:: Exercise materials
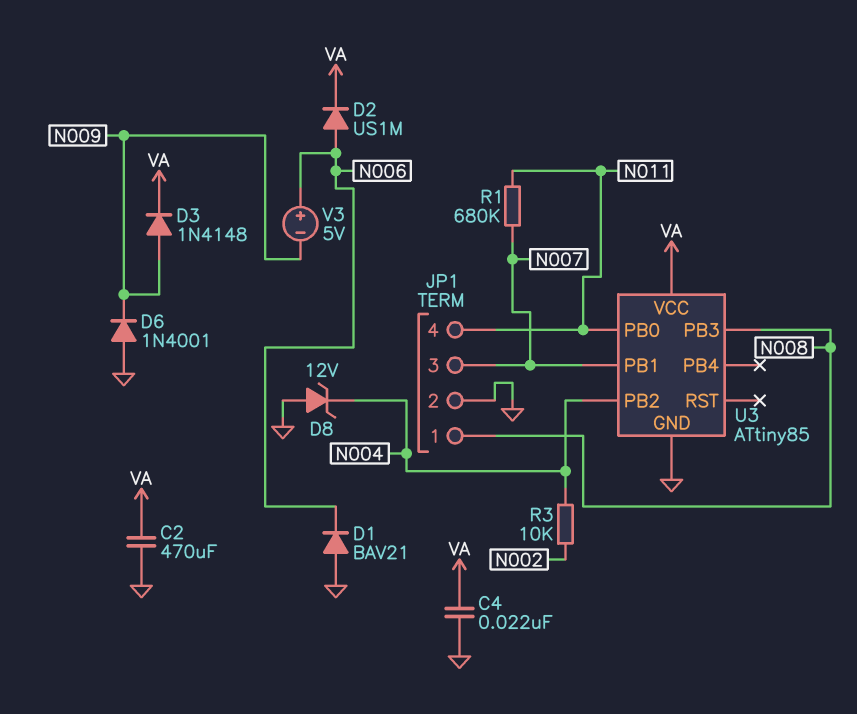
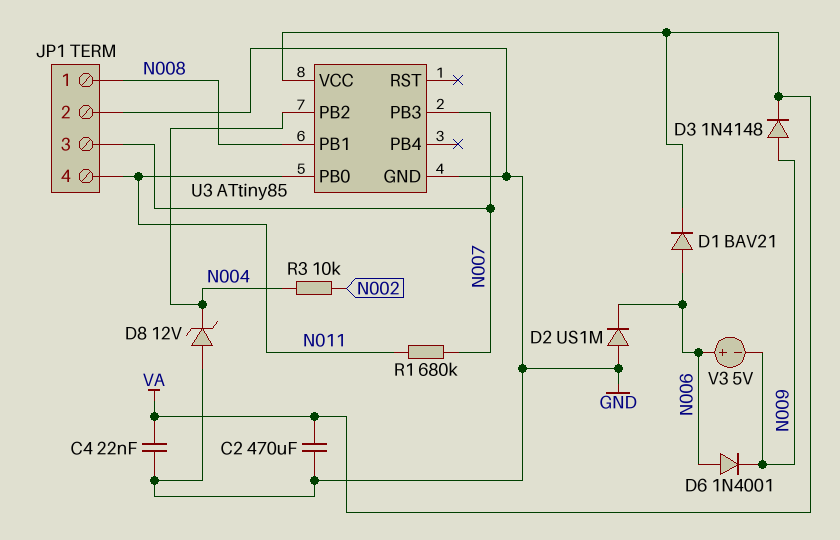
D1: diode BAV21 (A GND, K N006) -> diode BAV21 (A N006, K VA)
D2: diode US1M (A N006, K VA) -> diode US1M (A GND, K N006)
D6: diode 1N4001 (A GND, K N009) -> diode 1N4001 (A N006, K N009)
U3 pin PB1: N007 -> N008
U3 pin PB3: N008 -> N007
::::
:: Exercise materials
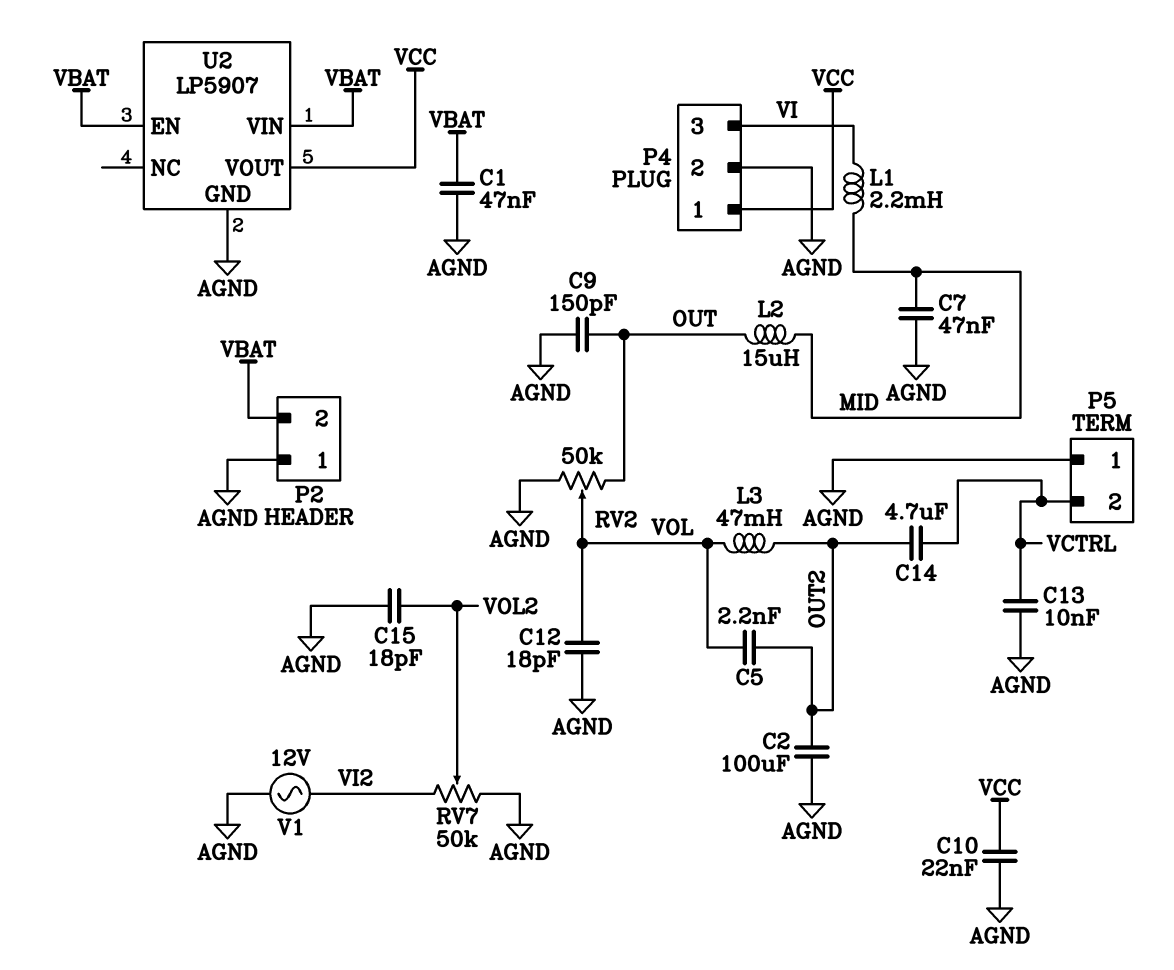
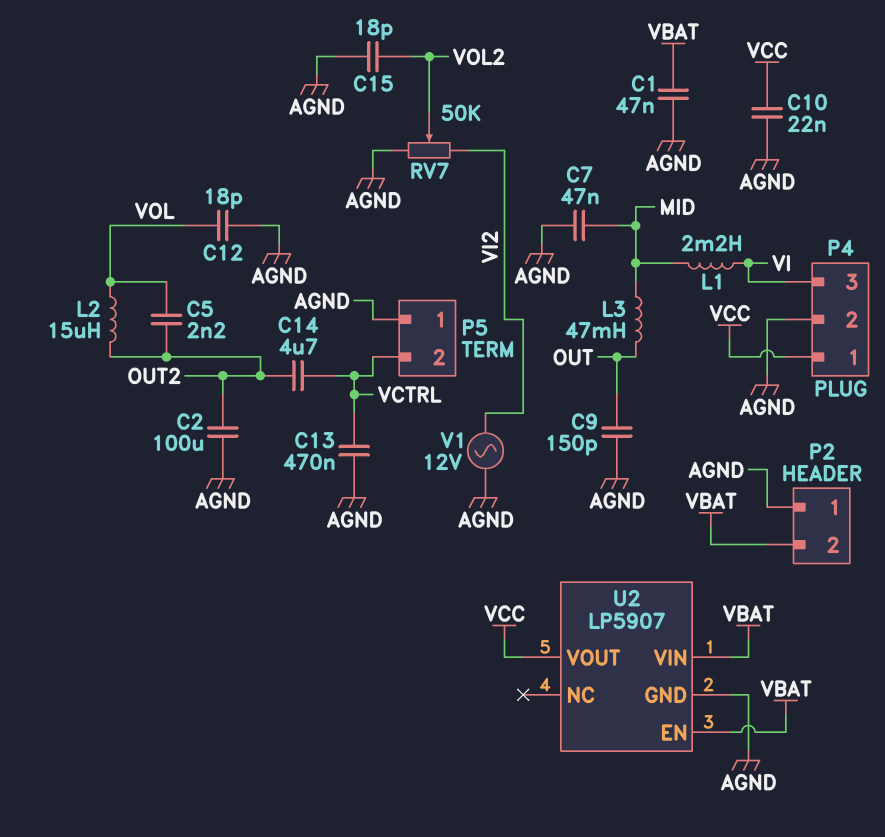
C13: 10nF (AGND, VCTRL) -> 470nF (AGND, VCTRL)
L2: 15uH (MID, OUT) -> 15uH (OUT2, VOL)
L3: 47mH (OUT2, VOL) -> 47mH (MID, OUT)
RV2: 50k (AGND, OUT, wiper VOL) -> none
::::
:: Exercise materials
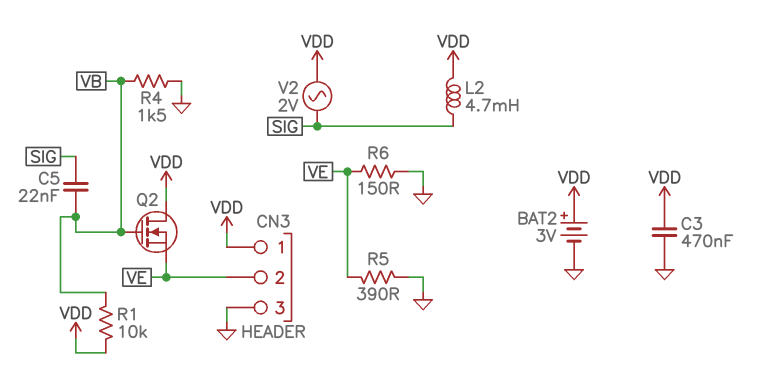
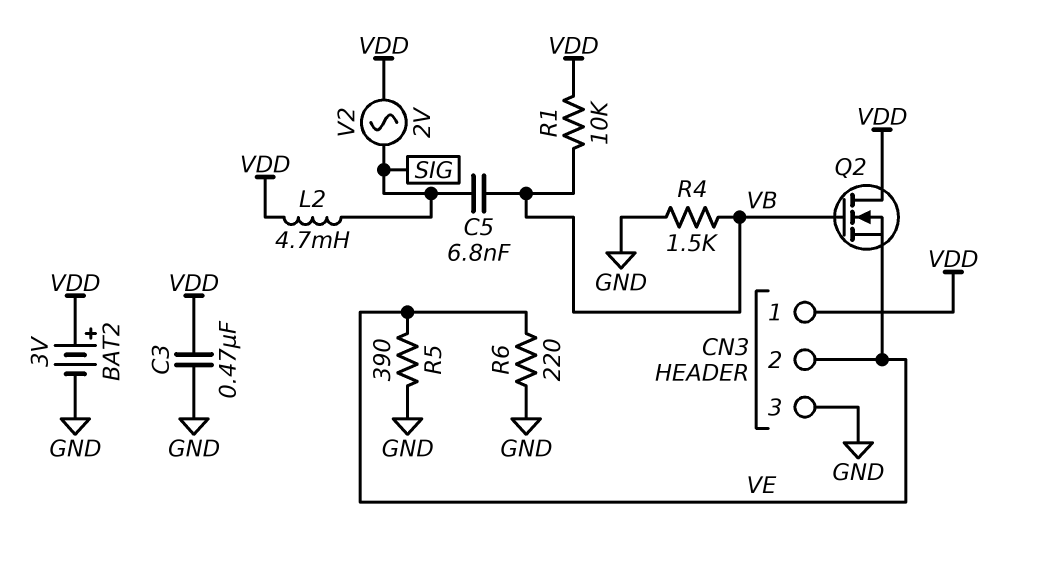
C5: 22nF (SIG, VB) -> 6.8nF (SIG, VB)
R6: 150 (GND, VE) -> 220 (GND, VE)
::::
• _Work task_
What is needed is an exact copy of the lines above, from the one containing "D1: diode BAV21" through the one containing "U3 pin PB3: N008 -> N007", with nothing added.

• _Result of the task_
D1: diode BAV21 (A GND, K N006) -> diode BAV21 (A N006, K VA)
D2: diode US1M (A N006, K VA) -> diode US1M (A GND, K N006)
D6: diode 1N4001 (A GND, K N009) -> diode 1N4001 (A N006, K N009)
U3 pin PB1: N007 -> N008
U3 pin PB3: N008 -> N007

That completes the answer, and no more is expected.